[[ Data under study, beginning ]]
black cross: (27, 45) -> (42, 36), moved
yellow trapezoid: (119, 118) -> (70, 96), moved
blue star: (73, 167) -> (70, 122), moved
[[ Data under study, end ]]
[[ Data under study, beginning ]]
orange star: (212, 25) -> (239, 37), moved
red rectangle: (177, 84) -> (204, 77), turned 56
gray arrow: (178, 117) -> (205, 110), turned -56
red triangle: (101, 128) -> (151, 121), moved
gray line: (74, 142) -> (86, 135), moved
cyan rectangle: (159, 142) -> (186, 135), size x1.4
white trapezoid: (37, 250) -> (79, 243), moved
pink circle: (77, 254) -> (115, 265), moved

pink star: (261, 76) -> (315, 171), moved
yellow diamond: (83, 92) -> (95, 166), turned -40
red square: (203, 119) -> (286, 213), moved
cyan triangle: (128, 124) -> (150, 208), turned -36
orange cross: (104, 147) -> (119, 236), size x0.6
[[ Data under study, end ]]
Task prompt
Beginning with the line holding "cyan triangle: (128, 124)" and ending with the line holding "orange cross: (104, 147)", write out the stretch of material above exactly; add no further lines.

Result
cyan triangle: (128, 124) -> (150, 208), turned -36
orange cross: (104, 147) -> (119, 236), size x0.6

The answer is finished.